Exercise aim
Repeat exactly the lines below that lie between the line with "37> | x2.42 |" and the line with "<526, 556> |", counting both of those lines as part of the answer.

Records from a collection:
------------------------------------------------

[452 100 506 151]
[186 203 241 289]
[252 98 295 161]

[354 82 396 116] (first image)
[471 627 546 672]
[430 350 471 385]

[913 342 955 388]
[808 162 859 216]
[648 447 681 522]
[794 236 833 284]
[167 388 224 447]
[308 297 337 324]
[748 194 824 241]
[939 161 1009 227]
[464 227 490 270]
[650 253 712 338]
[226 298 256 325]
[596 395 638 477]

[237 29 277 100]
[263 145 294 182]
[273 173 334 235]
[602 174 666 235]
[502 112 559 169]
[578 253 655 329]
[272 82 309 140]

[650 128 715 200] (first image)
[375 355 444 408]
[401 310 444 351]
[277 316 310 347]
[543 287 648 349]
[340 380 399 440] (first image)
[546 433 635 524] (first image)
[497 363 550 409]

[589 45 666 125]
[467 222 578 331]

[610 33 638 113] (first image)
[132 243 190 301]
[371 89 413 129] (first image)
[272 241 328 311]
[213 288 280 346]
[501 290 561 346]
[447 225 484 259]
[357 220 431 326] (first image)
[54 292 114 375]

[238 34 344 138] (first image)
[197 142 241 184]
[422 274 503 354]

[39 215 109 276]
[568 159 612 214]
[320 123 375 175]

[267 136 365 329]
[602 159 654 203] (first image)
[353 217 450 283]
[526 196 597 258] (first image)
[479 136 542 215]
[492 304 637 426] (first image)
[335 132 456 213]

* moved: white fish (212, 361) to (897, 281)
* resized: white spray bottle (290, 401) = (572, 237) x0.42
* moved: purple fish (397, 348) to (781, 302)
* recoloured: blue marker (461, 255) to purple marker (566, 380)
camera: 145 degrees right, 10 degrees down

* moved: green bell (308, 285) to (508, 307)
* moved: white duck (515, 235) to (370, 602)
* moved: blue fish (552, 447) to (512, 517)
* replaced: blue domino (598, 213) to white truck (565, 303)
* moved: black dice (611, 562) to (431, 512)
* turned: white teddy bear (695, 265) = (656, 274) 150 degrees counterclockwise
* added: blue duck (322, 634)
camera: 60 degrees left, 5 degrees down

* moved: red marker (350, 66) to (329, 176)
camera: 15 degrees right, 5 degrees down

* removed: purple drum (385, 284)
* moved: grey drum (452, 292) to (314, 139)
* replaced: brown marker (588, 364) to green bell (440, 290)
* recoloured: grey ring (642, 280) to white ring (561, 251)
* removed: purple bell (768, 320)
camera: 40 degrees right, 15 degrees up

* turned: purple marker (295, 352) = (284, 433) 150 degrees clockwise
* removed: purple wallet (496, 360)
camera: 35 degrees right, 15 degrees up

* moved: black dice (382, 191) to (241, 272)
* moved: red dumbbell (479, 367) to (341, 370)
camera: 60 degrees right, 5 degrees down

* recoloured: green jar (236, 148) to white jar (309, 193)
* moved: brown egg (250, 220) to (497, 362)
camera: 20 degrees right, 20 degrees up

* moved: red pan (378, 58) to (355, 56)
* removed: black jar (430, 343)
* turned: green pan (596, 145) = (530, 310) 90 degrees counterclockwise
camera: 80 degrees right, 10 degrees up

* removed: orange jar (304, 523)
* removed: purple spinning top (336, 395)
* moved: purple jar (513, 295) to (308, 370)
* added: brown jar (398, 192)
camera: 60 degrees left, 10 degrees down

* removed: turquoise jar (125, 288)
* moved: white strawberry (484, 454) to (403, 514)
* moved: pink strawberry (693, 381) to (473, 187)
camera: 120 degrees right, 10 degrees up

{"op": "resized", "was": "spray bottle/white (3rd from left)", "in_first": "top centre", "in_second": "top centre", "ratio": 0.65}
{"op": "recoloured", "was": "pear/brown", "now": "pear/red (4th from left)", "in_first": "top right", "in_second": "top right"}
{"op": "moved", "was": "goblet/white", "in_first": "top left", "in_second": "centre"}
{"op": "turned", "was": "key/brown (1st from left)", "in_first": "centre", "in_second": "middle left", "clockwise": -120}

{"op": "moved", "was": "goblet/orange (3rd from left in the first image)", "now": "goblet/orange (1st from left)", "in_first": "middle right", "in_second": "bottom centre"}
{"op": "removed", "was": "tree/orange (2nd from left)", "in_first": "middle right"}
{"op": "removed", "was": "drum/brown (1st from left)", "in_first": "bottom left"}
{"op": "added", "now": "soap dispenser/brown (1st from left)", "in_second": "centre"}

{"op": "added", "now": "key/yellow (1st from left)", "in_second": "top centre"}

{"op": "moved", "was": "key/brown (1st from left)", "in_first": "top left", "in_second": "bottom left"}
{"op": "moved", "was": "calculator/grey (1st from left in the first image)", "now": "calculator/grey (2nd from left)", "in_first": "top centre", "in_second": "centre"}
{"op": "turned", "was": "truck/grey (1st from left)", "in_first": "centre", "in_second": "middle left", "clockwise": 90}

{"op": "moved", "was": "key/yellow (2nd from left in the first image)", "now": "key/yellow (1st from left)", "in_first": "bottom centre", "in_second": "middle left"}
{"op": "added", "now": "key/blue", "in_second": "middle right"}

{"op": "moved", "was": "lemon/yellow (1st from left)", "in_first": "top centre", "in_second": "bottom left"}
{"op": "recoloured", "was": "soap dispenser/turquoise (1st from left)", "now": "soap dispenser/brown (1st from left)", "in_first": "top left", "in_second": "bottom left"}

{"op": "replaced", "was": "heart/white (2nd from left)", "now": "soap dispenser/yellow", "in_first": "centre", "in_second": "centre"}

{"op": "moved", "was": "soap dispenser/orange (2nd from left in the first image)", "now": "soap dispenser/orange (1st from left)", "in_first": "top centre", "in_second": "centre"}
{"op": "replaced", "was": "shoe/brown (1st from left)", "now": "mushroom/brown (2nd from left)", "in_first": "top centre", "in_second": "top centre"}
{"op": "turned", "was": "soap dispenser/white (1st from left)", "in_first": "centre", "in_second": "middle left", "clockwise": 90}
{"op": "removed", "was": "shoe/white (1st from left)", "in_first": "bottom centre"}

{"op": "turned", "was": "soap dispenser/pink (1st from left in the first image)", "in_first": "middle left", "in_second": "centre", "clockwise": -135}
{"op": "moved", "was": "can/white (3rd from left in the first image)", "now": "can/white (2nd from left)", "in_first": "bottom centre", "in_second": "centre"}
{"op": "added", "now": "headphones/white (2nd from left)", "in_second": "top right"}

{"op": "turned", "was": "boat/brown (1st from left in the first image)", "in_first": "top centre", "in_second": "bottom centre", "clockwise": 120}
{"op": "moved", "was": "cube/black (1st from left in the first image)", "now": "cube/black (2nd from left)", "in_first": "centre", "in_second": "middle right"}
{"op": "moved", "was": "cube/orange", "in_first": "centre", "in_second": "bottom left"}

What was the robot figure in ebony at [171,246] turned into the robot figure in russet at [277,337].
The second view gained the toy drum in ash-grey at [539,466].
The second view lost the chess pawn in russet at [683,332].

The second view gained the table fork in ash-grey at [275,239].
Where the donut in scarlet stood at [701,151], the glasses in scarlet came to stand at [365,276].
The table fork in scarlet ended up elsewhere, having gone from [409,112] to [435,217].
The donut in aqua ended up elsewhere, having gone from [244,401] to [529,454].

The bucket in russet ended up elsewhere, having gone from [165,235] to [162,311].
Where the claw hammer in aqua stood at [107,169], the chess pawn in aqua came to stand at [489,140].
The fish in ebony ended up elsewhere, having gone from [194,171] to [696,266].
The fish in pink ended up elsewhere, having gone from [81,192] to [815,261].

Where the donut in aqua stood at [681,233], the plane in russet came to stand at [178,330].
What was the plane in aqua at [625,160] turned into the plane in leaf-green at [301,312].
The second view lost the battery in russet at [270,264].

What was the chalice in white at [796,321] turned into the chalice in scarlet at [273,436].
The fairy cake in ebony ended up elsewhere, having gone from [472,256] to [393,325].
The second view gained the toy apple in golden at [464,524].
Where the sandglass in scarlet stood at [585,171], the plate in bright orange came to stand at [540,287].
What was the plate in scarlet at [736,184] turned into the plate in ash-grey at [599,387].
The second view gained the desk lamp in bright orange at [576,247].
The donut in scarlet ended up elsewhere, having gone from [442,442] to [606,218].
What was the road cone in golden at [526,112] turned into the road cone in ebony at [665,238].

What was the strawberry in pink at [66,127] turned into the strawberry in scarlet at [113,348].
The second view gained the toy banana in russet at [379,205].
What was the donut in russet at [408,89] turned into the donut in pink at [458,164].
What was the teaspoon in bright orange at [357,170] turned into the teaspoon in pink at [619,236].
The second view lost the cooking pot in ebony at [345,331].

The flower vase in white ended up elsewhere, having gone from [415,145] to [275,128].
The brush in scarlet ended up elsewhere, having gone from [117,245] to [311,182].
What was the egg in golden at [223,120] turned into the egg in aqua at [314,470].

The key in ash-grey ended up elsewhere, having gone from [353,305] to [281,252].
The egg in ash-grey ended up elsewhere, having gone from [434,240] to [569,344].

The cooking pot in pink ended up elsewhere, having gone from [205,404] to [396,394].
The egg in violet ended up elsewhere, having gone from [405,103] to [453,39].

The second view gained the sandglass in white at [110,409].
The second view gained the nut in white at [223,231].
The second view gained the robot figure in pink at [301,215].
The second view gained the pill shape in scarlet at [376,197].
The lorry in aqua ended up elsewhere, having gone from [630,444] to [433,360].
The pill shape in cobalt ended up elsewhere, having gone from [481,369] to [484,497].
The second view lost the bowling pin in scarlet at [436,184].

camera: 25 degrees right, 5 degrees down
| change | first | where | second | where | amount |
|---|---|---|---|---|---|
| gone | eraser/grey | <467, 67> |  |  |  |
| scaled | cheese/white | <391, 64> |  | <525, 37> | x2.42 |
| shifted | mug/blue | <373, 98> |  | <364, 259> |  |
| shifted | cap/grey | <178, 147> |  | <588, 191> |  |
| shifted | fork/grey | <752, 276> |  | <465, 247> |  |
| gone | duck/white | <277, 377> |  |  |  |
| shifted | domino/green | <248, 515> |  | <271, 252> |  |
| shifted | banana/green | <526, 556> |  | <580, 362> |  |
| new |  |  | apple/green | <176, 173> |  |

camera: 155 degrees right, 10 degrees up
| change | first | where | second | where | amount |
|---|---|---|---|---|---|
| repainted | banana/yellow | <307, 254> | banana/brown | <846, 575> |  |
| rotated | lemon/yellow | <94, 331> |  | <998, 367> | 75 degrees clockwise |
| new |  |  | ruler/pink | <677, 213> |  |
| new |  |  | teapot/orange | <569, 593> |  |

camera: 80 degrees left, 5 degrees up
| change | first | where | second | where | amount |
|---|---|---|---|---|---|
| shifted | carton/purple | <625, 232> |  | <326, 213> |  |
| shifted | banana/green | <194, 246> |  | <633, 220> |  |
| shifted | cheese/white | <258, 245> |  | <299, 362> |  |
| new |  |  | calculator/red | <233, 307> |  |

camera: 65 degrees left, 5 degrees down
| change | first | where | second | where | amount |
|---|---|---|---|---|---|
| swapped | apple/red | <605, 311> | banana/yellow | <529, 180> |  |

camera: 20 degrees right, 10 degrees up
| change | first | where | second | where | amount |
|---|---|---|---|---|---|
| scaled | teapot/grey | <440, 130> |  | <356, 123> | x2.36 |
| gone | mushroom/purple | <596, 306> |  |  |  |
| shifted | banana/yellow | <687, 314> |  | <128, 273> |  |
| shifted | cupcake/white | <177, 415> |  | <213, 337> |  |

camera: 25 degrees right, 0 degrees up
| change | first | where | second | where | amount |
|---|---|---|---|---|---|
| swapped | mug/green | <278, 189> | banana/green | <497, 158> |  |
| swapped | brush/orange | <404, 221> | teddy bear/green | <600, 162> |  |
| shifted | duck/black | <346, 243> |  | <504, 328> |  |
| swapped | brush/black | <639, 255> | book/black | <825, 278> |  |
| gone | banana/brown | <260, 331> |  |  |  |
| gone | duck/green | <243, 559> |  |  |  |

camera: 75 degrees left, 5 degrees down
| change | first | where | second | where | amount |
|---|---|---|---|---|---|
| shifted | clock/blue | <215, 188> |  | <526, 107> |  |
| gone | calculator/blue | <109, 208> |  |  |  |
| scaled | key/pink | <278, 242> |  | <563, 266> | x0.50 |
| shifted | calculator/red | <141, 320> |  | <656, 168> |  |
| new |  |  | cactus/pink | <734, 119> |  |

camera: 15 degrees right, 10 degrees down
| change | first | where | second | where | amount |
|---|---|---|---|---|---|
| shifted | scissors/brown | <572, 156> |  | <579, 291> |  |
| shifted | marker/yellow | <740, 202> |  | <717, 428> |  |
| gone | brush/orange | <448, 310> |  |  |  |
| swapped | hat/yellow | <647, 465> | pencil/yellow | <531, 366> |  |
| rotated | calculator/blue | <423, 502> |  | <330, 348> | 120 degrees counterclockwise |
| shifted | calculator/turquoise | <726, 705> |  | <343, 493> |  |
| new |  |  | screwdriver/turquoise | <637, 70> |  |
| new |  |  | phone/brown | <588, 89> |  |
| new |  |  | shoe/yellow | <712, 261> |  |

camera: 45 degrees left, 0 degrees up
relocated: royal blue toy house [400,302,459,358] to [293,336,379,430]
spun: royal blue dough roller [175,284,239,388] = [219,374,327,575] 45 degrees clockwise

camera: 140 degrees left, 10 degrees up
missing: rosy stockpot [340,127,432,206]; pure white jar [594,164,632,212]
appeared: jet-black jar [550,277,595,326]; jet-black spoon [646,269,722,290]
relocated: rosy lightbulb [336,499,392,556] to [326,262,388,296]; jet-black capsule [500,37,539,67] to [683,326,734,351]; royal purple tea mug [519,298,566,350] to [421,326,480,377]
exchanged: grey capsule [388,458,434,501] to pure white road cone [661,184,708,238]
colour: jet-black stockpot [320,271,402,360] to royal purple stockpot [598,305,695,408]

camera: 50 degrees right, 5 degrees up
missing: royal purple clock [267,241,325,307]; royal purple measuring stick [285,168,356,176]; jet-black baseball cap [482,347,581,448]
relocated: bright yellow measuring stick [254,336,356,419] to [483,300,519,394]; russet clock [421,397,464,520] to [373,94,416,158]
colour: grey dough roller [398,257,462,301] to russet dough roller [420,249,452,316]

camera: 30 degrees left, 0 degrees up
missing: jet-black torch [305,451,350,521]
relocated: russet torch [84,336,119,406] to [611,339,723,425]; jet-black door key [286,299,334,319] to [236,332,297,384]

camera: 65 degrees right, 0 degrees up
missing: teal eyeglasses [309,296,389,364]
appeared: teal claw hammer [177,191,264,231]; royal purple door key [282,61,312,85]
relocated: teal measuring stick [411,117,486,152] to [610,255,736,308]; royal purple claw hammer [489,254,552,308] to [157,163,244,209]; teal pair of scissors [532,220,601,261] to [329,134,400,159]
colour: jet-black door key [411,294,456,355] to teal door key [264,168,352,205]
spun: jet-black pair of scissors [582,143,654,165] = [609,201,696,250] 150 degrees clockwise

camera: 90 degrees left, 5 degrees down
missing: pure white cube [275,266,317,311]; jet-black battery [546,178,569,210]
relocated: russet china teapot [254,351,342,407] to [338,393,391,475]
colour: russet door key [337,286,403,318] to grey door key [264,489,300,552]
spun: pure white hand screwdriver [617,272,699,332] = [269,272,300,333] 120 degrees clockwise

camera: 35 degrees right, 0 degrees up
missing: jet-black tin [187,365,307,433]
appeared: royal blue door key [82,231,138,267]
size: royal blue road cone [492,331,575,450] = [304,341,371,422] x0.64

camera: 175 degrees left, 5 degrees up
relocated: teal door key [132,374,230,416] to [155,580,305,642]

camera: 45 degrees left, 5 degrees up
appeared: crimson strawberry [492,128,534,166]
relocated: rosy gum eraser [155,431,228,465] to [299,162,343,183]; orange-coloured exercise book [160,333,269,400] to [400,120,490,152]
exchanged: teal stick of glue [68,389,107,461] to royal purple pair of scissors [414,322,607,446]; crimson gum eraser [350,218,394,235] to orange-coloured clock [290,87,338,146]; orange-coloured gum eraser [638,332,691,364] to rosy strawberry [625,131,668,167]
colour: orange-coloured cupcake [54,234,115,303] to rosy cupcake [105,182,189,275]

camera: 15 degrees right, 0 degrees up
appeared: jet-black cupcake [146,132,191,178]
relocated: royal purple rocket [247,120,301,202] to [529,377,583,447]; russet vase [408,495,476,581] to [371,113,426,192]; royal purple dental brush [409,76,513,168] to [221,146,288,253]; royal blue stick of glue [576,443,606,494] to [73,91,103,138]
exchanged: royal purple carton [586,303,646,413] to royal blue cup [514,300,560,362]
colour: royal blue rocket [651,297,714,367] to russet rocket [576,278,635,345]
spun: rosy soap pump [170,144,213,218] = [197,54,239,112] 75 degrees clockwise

------------------------------------------------

Answer to this exercise
| scaled | cheese/white | <391, 64> |  | <525, 37> | x2.42 |
| shifted | mug/blue | <373, 98> |  | <364, 259> |  |
| shifted | cap/grey | <178, 147> |  | <588, 191> |  |
| shifted | fork/grey | <752, 276> |  | <465, 247> |  |
| gone | duck/white | <277, 377> |  |  |  |
| shifted | domino/green | <248, 515> |  | <271, 252> |  |
| shifted | banana/green | <526, 556> |  | <580, 362> |  |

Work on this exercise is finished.